What you will do -
Only the tail of the listing is wanted: the line containing "U3 pin in-: SIG -> VN" and all after it, repeated exactly, pictures omitted.
*** Dataset excerpts ***
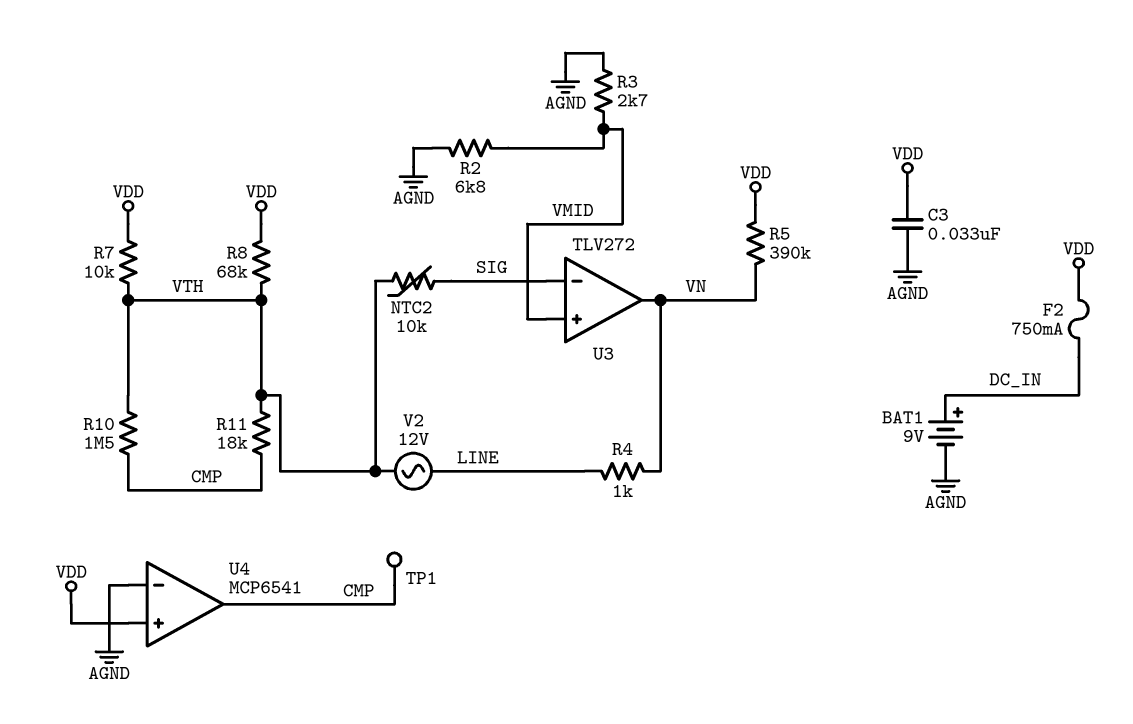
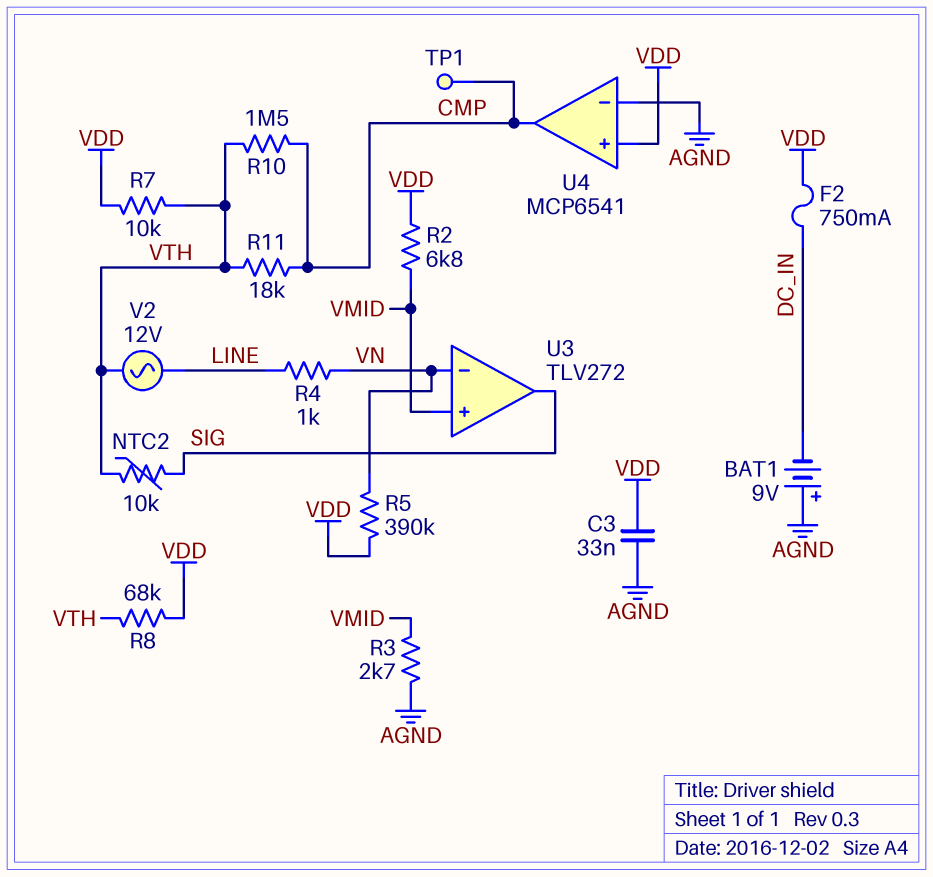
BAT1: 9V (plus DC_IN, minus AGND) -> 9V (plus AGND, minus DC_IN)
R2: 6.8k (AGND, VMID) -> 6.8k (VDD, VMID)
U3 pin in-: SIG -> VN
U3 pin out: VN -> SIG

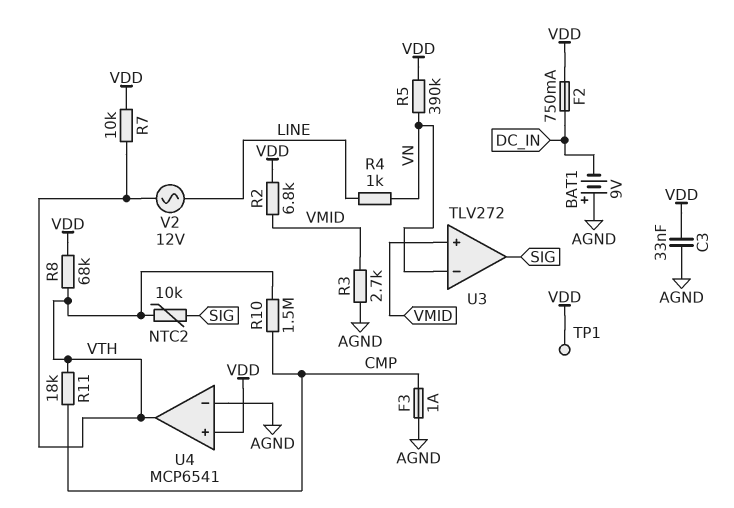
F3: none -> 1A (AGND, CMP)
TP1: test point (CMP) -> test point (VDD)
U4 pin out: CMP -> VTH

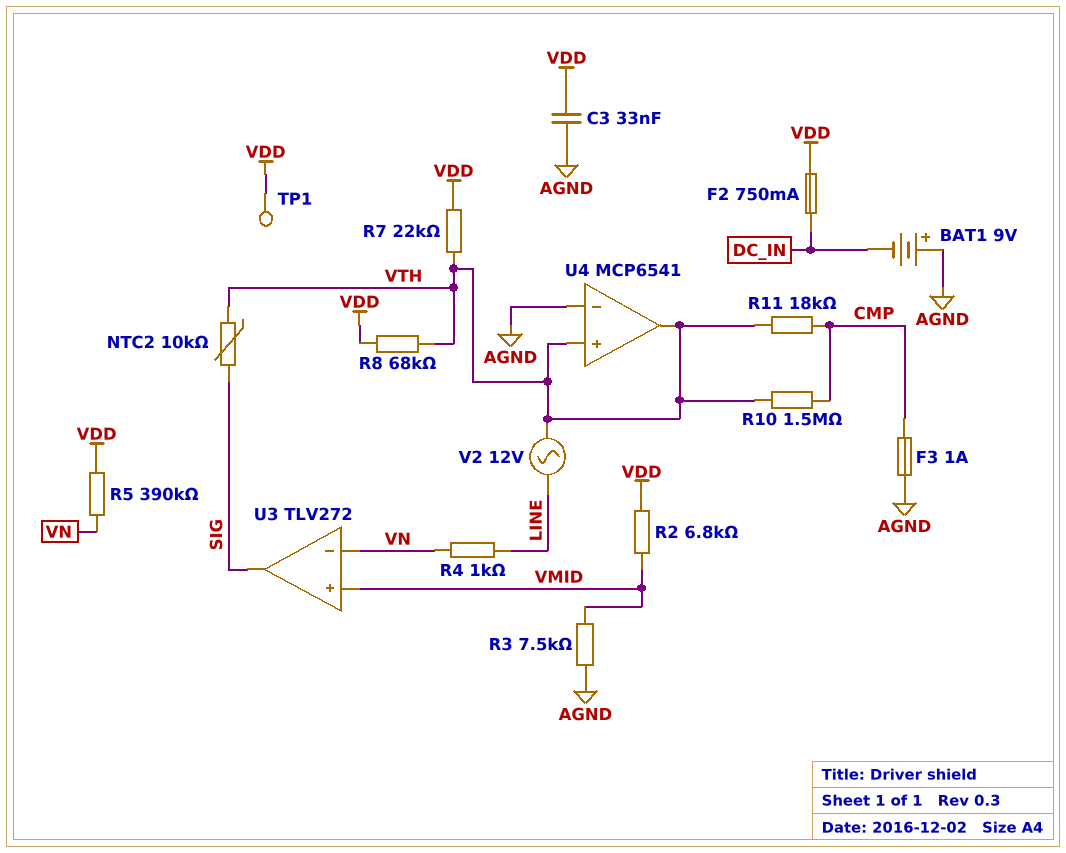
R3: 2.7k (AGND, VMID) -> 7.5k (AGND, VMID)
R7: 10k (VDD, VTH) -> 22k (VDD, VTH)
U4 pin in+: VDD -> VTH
*** End of Dataset excerpts ***
Answer below -
U3 pin in-: SIG -> VN
U3 pin out: VN -> SIG

F3: none -> 1A (AGND, CMP)
TP1: test point (CMP) -> test point (VDD)
U4 pin out: CMP -> VTH

R3: 2.7k (AGND, VMID) -> 7.5k (AGND, VMID)
R7: 10k (VDD, VTH) -> 22k (VDD, VTH)
U4 pin in+: VDD -> VTH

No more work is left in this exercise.